Stored entries:
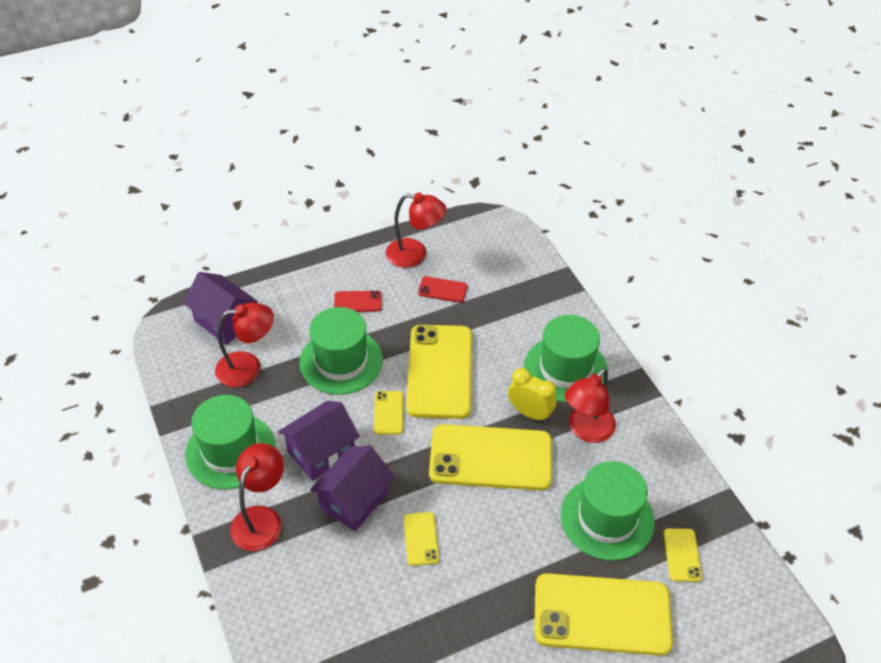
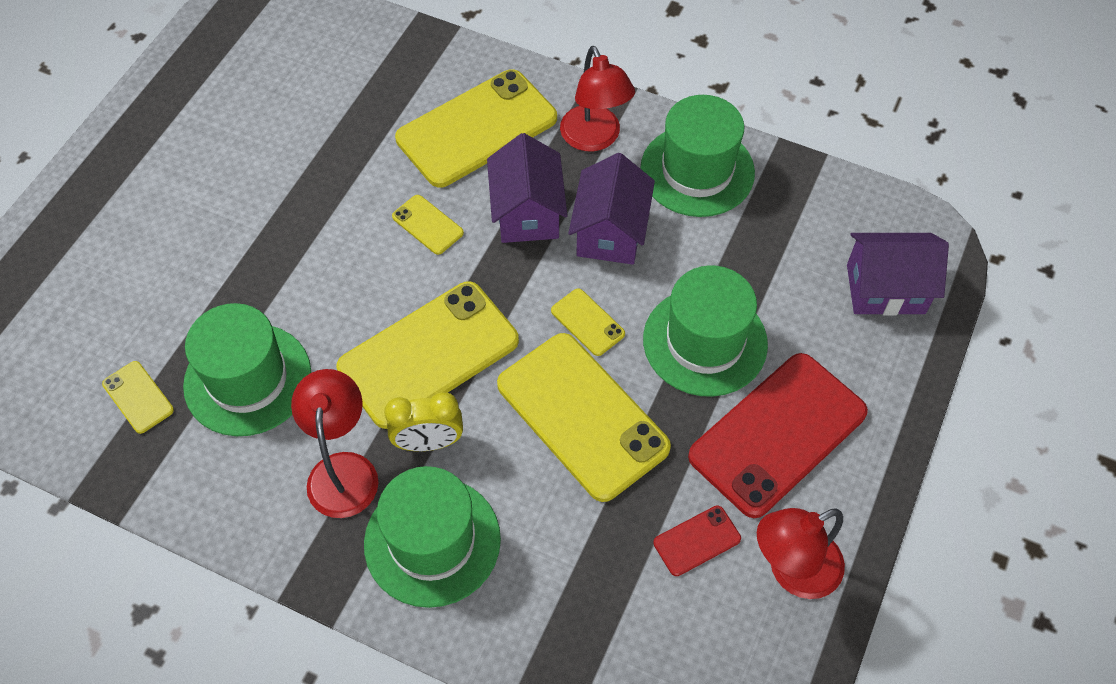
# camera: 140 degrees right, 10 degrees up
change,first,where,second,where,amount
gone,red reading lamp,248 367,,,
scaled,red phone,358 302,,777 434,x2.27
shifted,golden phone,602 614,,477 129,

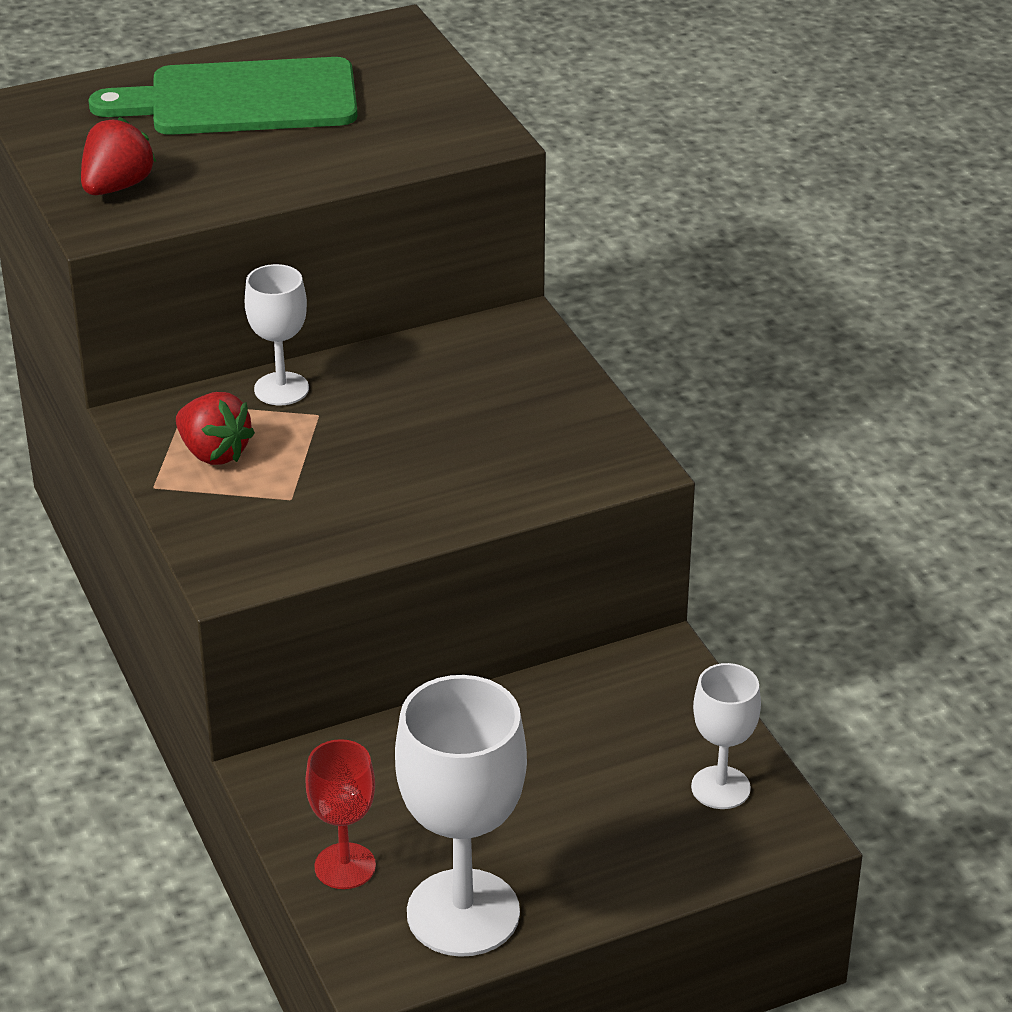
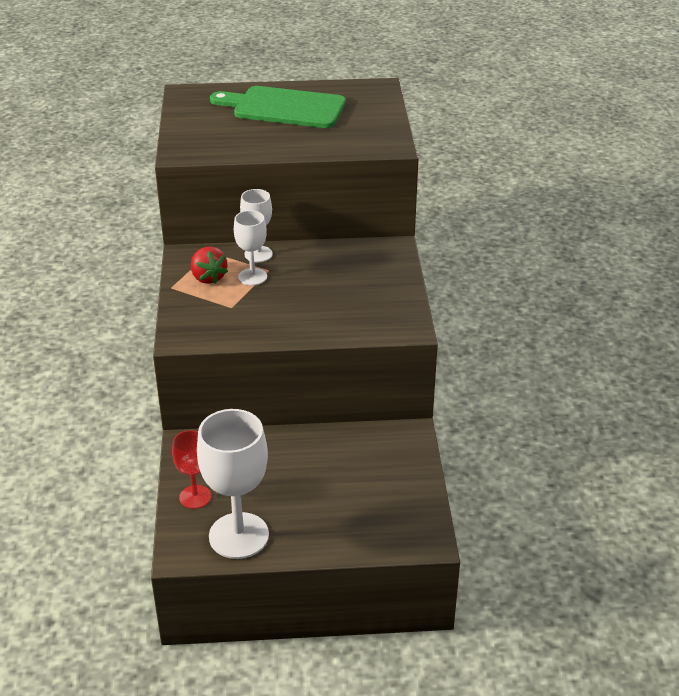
# camera: 20 degrees right, 0 degrees up
change,first,where,second,where,amount
gone,red berry,117 187,,,
shifted,white goblet,720 788,,252 277,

* [EXERCISE DIRECTIONS] The records above should be repeated exactly, with every picture omitted.

* [RESPONSE TO THE TASK]
# camera: 140 degrees right, 10 degrees up
change,first,where,second,where,amount
gone,red reading lamp,248 367,,,
scaled,red phone,358 302,,777 434,x2.27
shifted,golden phone,602 614,,477 129,

# camera: 20 degrees right, 0 degrees up
change,first,where,second,where,amount
gone,red berry,117 187,,,
shifted,white goblet,720 788,,252 277,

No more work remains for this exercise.